### WHAT YOU ARE ASKED TO DO
As you print the data below, keep every line exactly as it is and leave the images behind.

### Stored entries
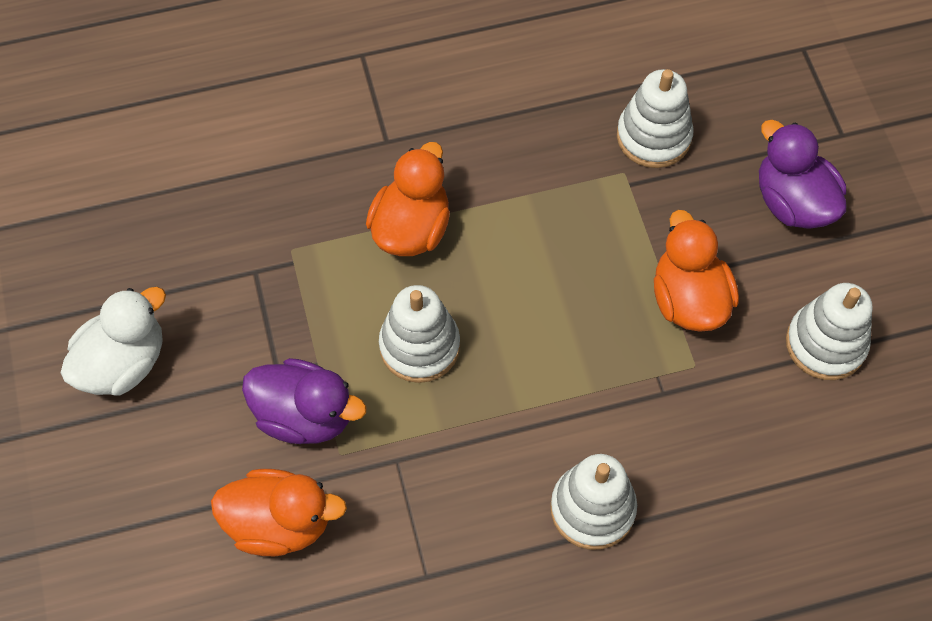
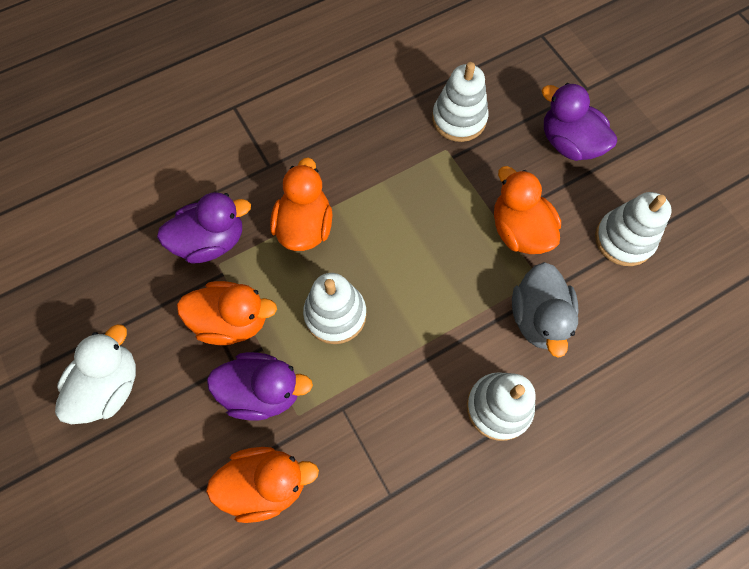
camera: 15 degrees left, 5 degrees up
none -> purple duck [157,192,251,264]
none -> orange duck [177,281,277,345]
none -> grey duck [512,262,579,358]

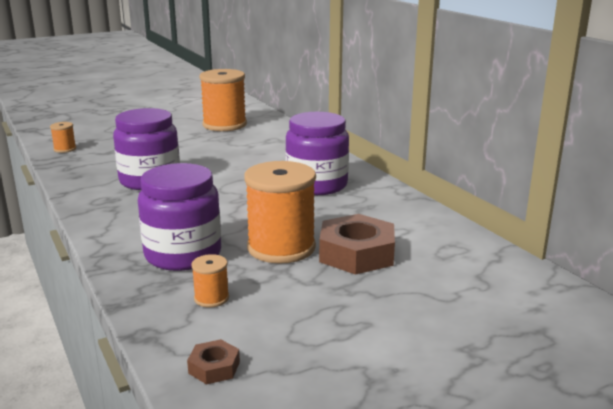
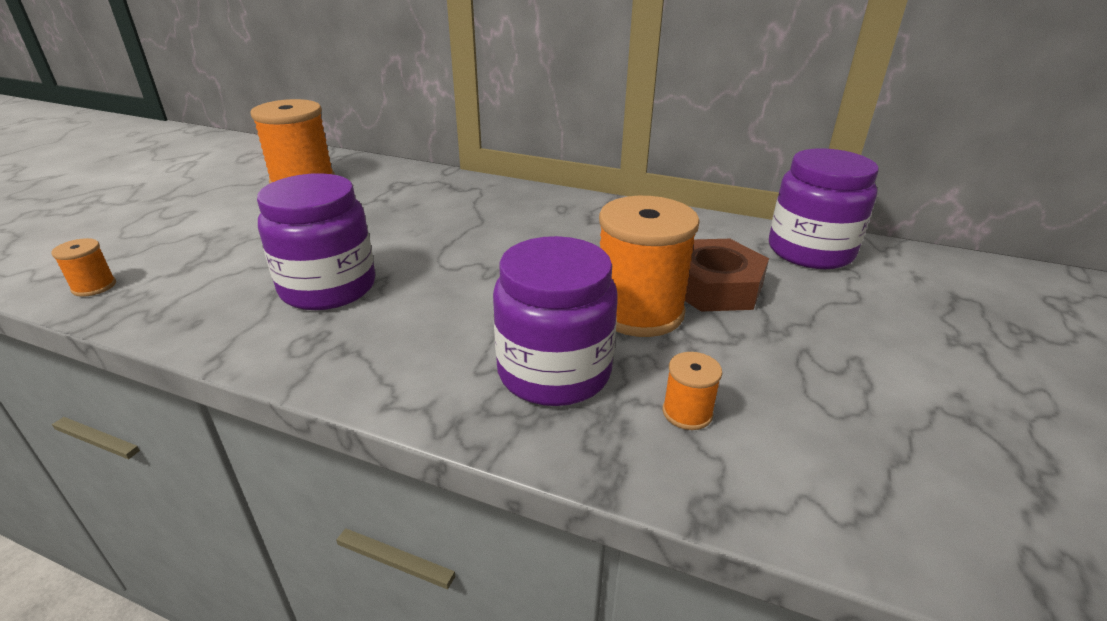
camera: 40 degrees left, 10 degrees up
brown nut [187,339,240,385] -> none
purple jar [285,112,349,195] -> purple jar moved to [769,148,879,269]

### TASK RESPONSE
camera: 15 degrees left, 5 degrees up
none -> purple duck [157,192,251,264]
none -> orange duck [177,281,277,345]
none -> grey duck [512,262,579,358]

camera: 40 degrees left, 10 degrees up
brown nut [187,339,240,385] -> none
purple jar [285,112,349,195] -> purple jar moved to [769,148,879,269]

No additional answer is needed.